Supplied records

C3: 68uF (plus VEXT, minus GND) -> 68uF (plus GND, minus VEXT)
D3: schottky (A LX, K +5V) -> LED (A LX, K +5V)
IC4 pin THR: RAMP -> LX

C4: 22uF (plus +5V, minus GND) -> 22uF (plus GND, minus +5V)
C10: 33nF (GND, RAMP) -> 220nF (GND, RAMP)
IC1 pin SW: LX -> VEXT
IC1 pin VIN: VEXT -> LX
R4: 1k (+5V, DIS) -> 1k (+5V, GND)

--

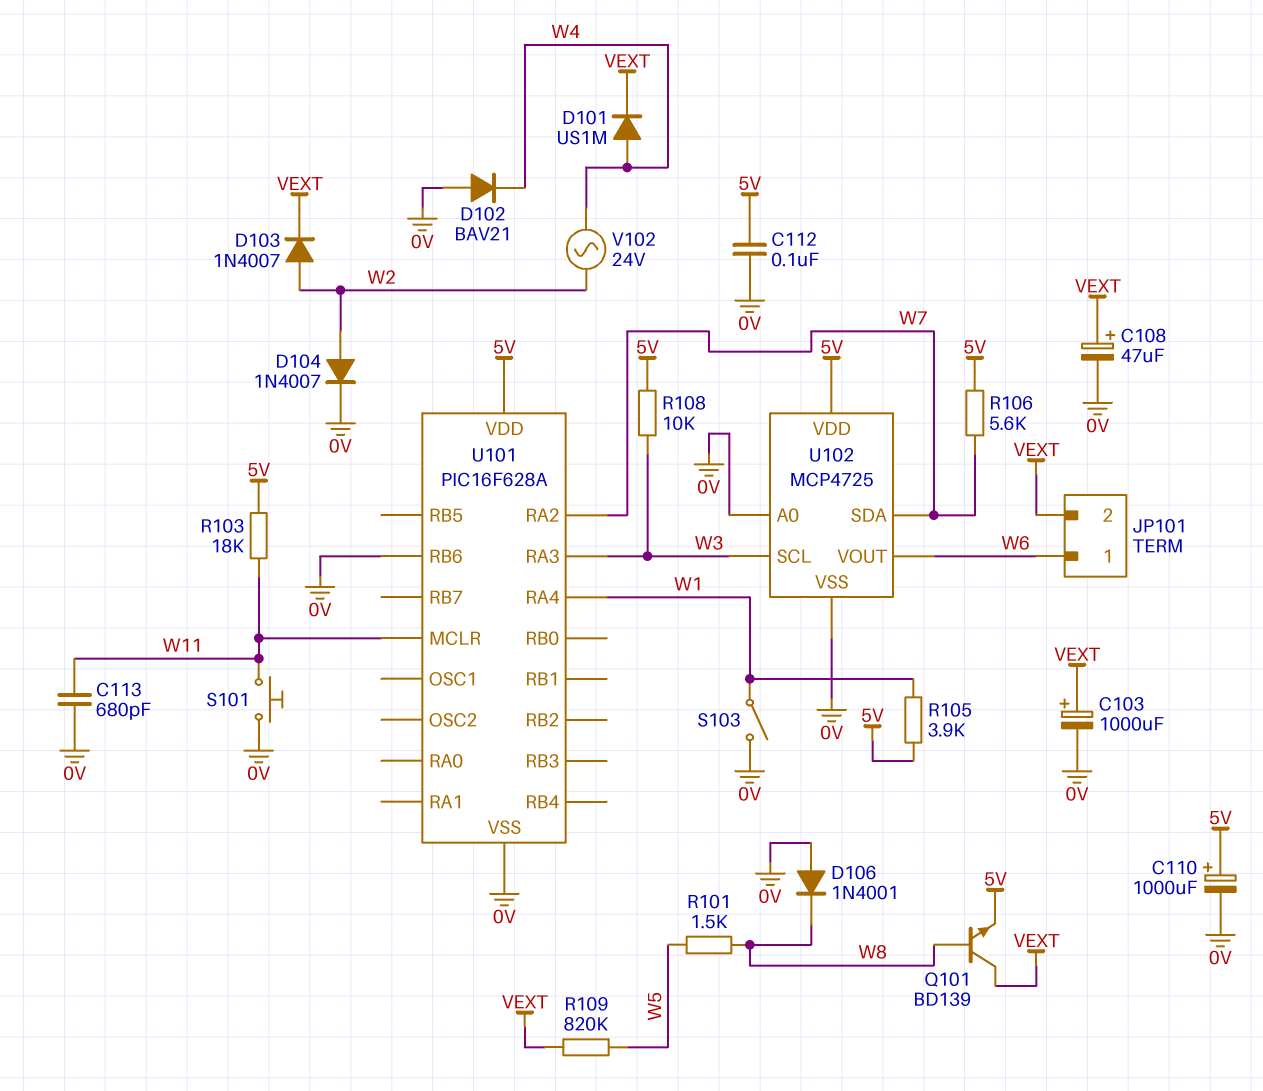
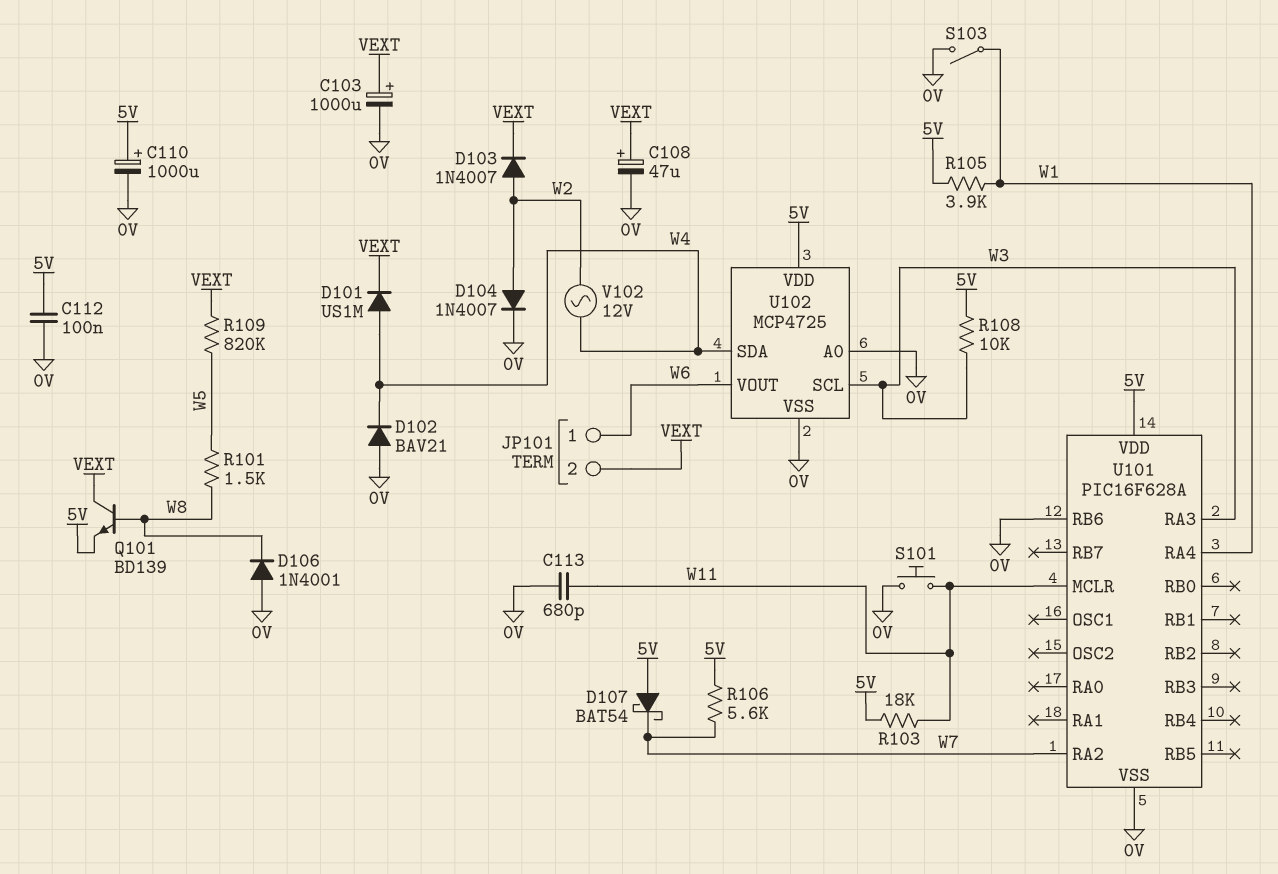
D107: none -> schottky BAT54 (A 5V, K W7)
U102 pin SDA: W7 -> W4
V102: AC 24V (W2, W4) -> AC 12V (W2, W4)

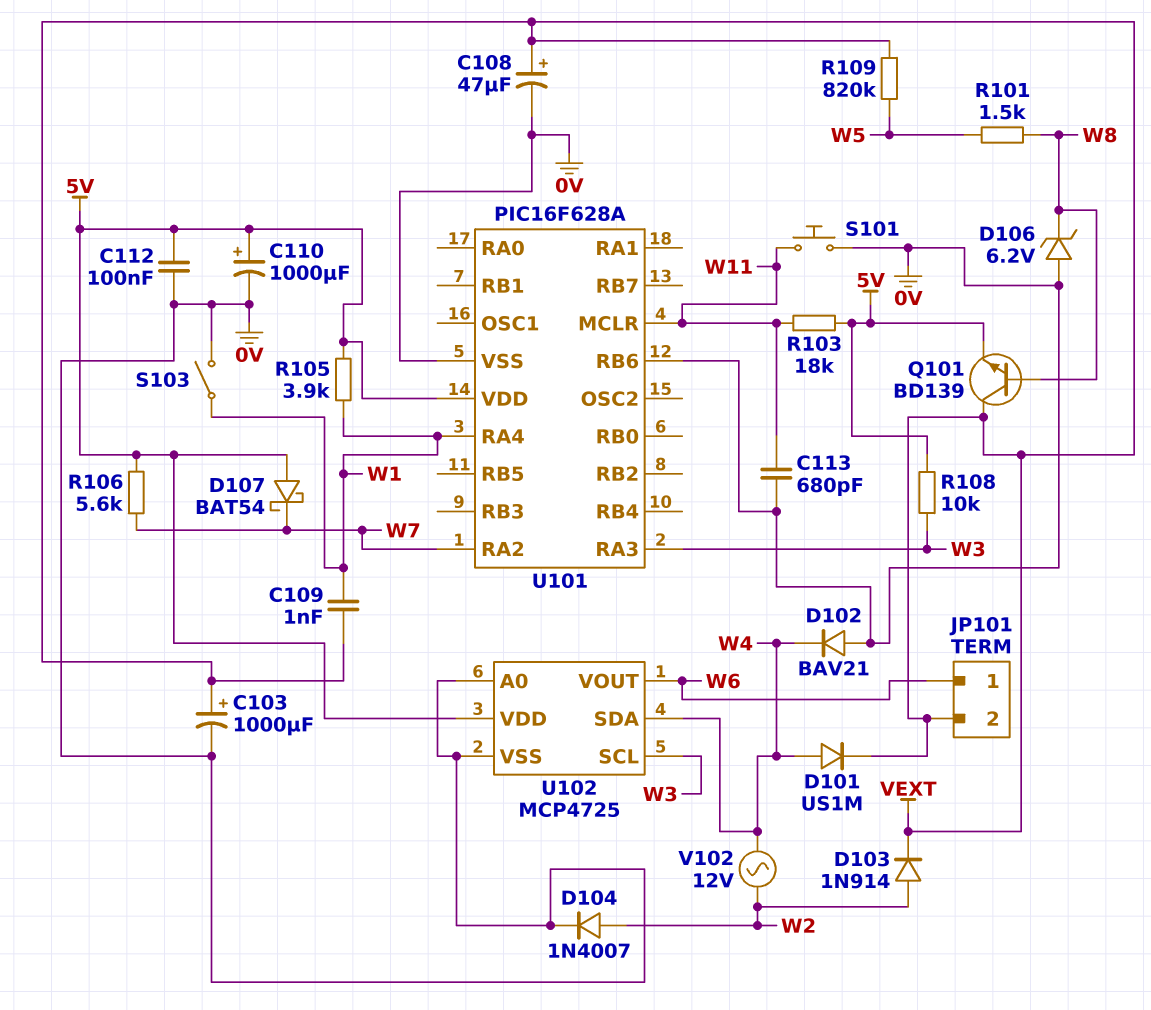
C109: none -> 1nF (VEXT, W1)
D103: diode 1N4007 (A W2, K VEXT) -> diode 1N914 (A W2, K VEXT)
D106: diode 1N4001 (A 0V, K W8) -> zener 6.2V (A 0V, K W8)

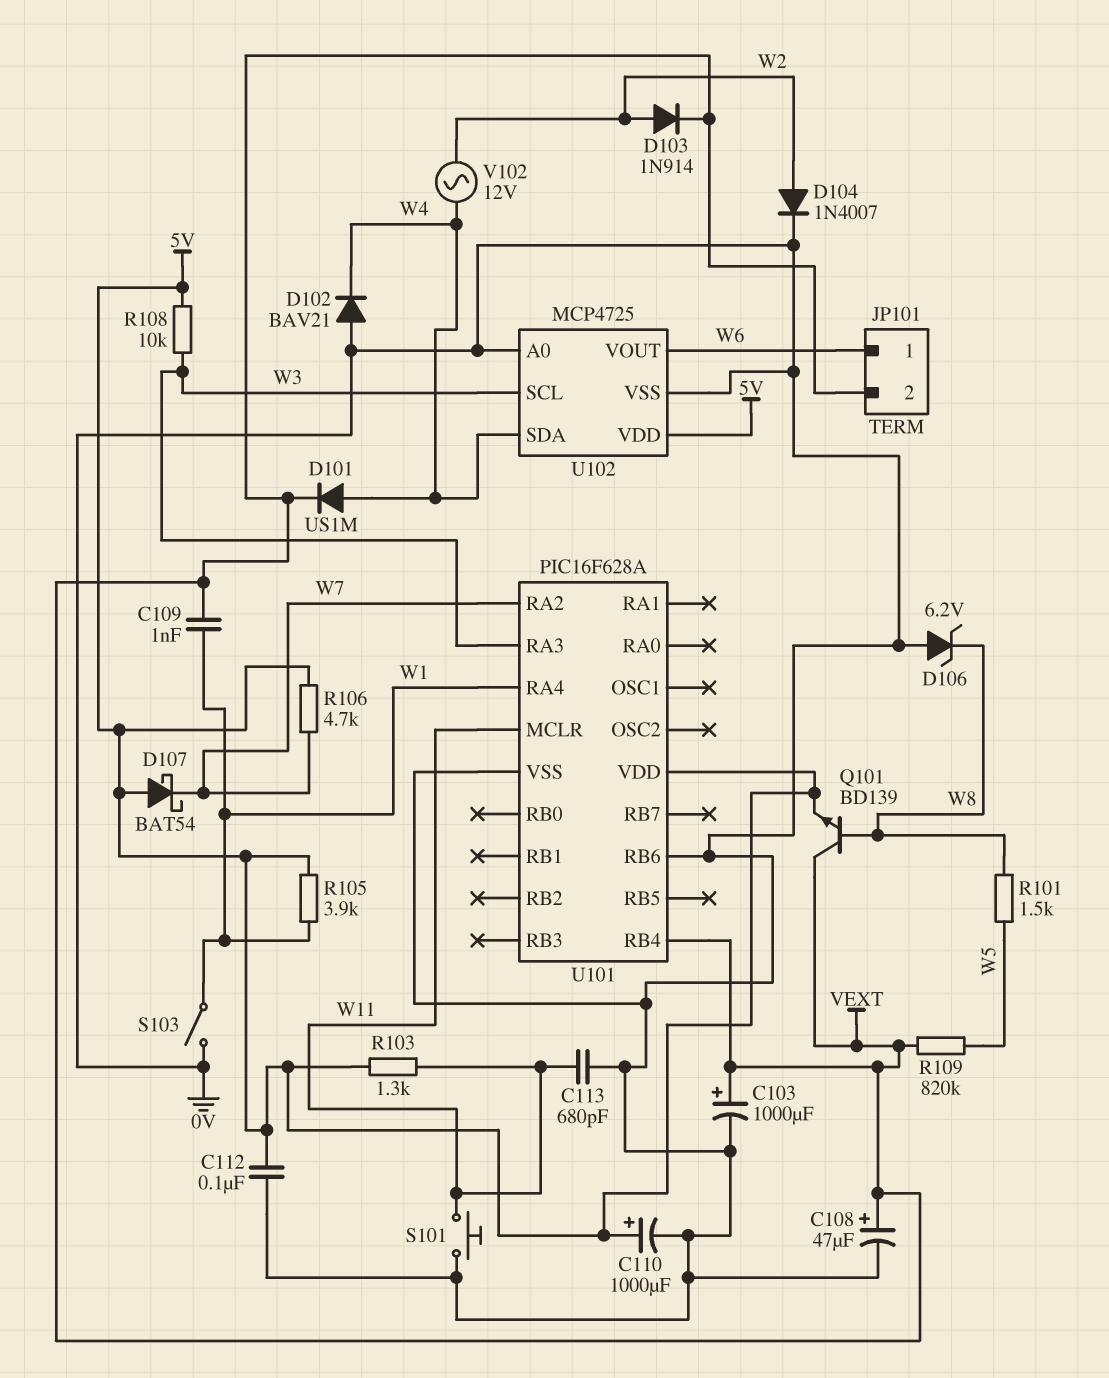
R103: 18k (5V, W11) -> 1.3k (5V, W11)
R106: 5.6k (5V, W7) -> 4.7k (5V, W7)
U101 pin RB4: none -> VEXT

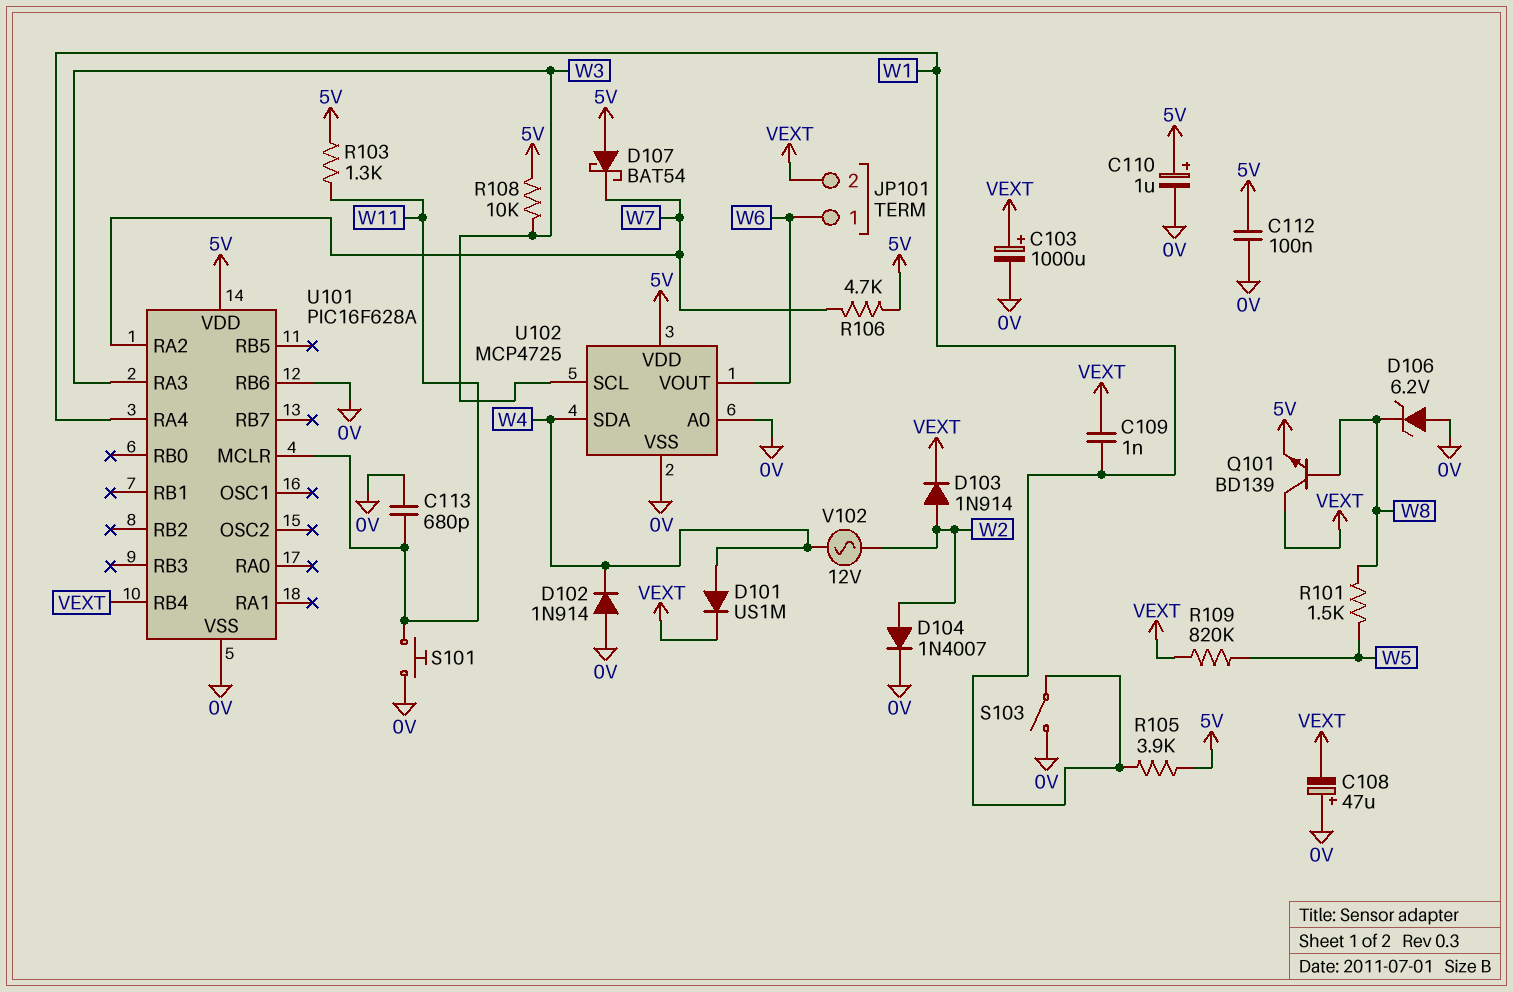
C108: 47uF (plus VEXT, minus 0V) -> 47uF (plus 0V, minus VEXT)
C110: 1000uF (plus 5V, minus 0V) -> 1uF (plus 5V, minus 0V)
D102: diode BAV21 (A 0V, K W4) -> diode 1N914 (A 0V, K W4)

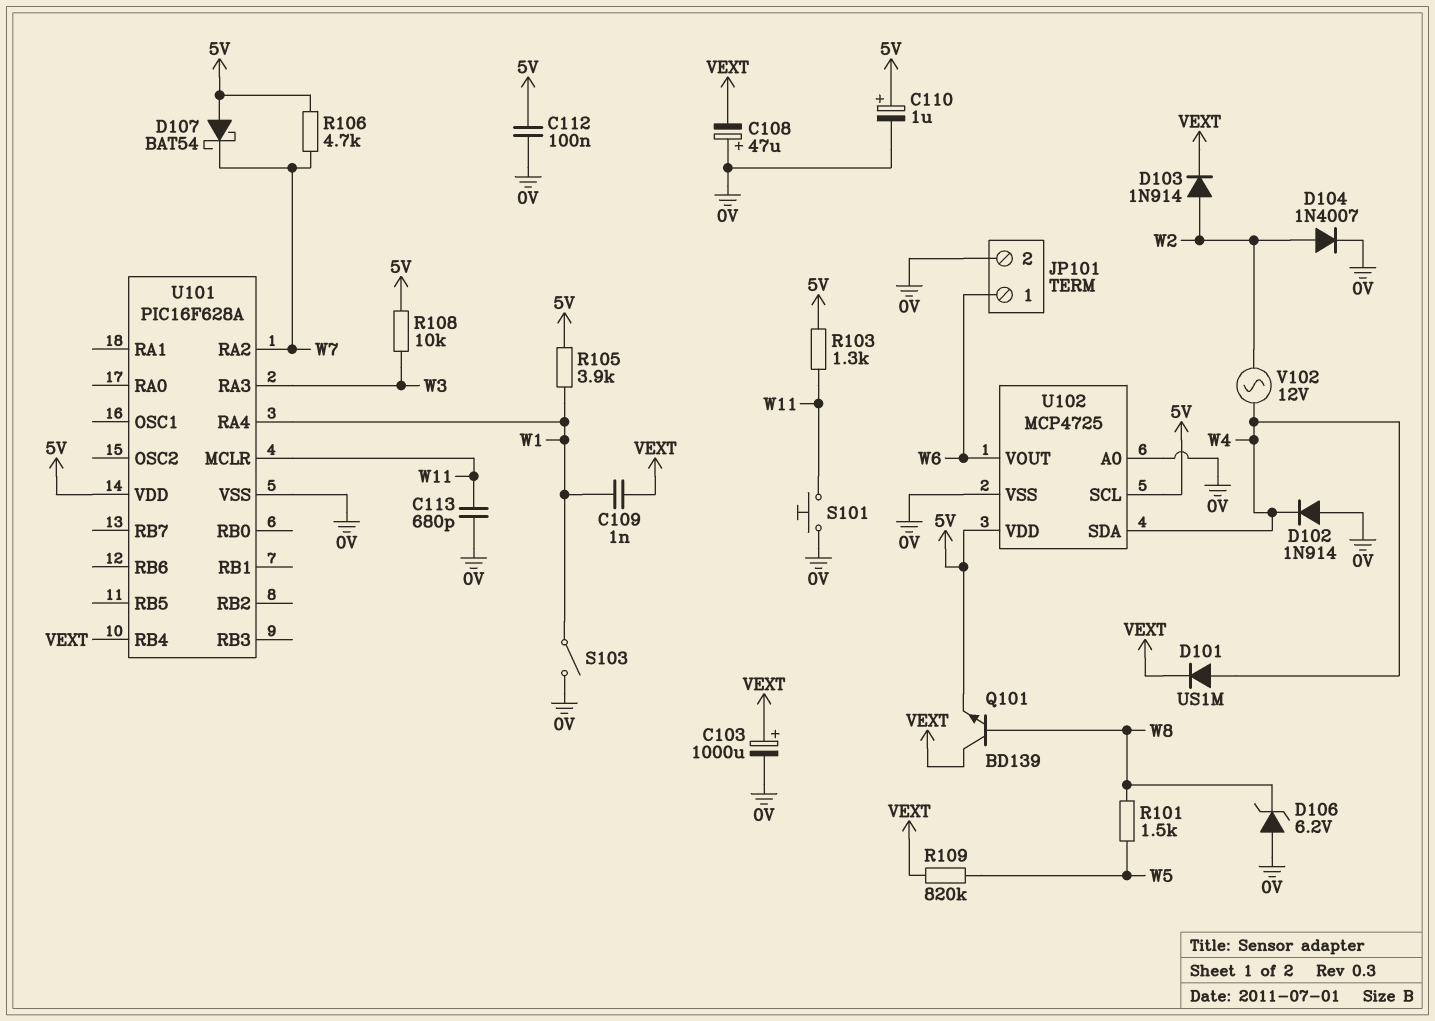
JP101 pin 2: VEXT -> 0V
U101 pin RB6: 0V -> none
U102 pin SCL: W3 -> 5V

What is needed
Look above for the line with "D106: diode 1N4001", then print it and each line after it down to and including the line with "U102 pin SCL: W3 -> 5V". Leave out the pictures and keep the wording exact.

Solution for this task
D106: diode 1N4001 (A 0V, K W8) -> zener 6.2V (A 0V, K W8)

R103: 18k (5V, W11) -> 1.3k (5V, W11)
R106: 5.6k (5V, W7) -> 4.7k (5V, W7)
U101 pin RB4: none -> VEXT

C108: 47uF (plus VEXT, minus 0V) -> 47uF (plus 0V, minus VEXT)
C110: 1000uF (plus 5V, minus 0V) -> 1uF (plus 5V, minus 0V)
D102: diode BAV21 (A 0V, K W4) -> diode 1N914 (A 0V, K W4)

JP101 pin 2: VEXT -> 0V
U101 pin RB6: 0V -> none
U102 pin SCL: W3 -> 5V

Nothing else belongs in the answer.